Structured diff data:
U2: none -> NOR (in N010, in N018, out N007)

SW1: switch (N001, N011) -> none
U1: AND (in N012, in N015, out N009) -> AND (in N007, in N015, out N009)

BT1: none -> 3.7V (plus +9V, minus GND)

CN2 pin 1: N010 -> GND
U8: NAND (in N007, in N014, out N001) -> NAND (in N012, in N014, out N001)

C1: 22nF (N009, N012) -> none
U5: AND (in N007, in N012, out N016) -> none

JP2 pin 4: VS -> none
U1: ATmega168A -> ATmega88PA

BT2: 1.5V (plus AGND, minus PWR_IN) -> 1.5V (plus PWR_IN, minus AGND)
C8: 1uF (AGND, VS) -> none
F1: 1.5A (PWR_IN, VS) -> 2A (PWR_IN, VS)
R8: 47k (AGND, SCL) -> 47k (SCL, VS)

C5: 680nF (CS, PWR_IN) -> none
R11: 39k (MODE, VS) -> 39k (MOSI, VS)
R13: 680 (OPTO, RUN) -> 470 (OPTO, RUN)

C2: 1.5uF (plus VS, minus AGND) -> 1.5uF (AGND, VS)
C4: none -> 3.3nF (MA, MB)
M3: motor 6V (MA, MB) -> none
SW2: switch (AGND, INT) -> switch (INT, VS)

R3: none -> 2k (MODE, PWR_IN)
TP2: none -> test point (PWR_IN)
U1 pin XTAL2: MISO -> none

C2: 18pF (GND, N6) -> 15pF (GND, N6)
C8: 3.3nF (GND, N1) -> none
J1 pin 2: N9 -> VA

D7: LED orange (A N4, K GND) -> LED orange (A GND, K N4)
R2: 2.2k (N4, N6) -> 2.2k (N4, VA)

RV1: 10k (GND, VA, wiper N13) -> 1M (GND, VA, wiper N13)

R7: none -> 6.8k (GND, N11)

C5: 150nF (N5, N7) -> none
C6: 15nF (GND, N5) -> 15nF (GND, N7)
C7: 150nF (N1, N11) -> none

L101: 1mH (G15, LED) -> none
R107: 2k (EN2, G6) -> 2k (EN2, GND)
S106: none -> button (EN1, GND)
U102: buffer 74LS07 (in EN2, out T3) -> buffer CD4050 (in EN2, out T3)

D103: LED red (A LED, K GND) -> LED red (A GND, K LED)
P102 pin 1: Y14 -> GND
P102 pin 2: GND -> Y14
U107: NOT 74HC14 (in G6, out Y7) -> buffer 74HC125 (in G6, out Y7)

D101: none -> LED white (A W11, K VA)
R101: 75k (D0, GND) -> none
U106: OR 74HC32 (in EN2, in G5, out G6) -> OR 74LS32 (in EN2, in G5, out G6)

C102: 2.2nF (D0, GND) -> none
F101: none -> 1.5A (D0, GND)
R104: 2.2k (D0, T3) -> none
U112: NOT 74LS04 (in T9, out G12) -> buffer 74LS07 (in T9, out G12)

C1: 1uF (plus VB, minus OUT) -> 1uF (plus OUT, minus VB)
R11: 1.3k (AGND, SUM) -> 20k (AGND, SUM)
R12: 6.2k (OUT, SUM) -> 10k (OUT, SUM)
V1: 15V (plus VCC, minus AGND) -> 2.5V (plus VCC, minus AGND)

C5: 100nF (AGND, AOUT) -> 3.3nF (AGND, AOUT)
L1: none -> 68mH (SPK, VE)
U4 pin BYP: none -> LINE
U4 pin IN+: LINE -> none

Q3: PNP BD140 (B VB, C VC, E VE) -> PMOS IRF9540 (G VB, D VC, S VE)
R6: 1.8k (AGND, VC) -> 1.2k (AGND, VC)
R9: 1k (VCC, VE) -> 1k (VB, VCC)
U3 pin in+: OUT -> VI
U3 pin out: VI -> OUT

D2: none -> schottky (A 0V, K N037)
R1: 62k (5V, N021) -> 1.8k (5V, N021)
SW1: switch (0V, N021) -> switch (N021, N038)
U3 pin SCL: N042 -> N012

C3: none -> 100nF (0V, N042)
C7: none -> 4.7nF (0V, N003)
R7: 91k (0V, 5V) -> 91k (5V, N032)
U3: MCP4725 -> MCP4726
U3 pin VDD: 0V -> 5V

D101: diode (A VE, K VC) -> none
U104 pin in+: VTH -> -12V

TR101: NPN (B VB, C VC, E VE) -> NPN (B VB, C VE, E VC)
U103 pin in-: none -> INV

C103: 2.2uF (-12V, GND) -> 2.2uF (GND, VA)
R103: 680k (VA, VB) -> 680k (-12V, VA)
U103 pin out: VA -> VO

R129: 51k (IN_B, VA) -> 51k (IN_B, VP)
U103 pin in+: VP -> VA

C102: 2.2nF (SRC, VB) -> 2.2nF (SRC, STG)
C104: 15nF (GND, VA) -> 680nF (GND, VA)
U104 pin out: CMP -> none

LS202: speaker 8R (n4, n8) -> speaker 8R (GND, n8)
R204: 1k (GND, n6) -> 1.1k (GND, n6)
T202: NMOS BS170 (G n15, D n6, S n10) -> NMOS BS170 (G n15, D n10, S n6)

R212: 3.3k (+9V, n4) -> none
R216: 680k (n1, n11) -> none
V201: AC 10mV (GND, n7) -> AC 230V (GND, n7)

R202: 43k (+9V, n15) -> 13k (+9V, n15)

REQUIRED ACTION: Repeat exactly the lines above, starting with the first line of the records and finishing with the line holding "L101: 1mH (G15, LED) -> none". Add no other line.

ANSWER SECTION:
U2: none -> NOR (in N010, in N018, out N007)

SW1: switch (N001, N011) -> none
U1: AND (in N012, in N015, out N009) -> AND (in N007, in N015, out N009)

BT1: none -> 3.7V (plus +9V, minus GND)

CN2 pin 1: N010 -> GND
U8: NAND (in N007, in N014, out N001) -> NAND (in N012, in N014, out N001)

C1: 22nF (N009, N012) -> none
U5: AND (in N007, in N012, out N016) -> none

JP2 pin 4: VS -> none
U1: ATmega168A -> ATmega88PA

BT2: 1.5V (plus AGND, minus PWR_IN) -> 1.5V (plus PWR_IN, minus AGND)
C8: 1uF (AGND, VS) -> none
F1: 1.5A (PWR_IN, VS) -> 2A (PWR_IN, VS)
R8: 47k (AGND, SCL) -> 47k (SCL, VS)

C5: 680nF (CS, PWR_IN) -> none
R11: 39k (MODE, VS) -> 39k (MOSI, VS)
R13: 680 (OPTO, RUN) -> 470 (OPTO, RUN)

C2: 1.5uF (plus VS, minus AGND) -> 1.5uF (AGND, VS)
C4: none -> 3.3nF (MA, MB)
M3: motor 6V (MA, MB) -> none
SW2: switch (AGND, INT) -> switch (INT, VS)

R3: none -> 2k (MODE, PWR_IN)
TP2: none -> test point (PWR_IN)
U1 pin XTAL2: MISO -> none

C2: 18pF (GND, N6) -> 15pF (GND, N6)
C8: 3.3nF (GND, N1) -> none
J1 pin 2: N9 -> VA

D7: LED orange (A N4, K GND) -> LED orange (A GND, K N4)
R2: 2.2k (N4, N6) -> 2.2k (N4, VA)

RV1: 10k (GND, VA, wiper N13) -> 1M (GND, VA, wiper N13)

R7: none -> 6.8k (GND, N11)

C5: 150nF (N5, N7) -> none
C6: 15nF (GND, N5) -> 15nF (GND, N7)
C7: 150nF (N1, N11) -> none

L101: 1mH (G15, LED) -> none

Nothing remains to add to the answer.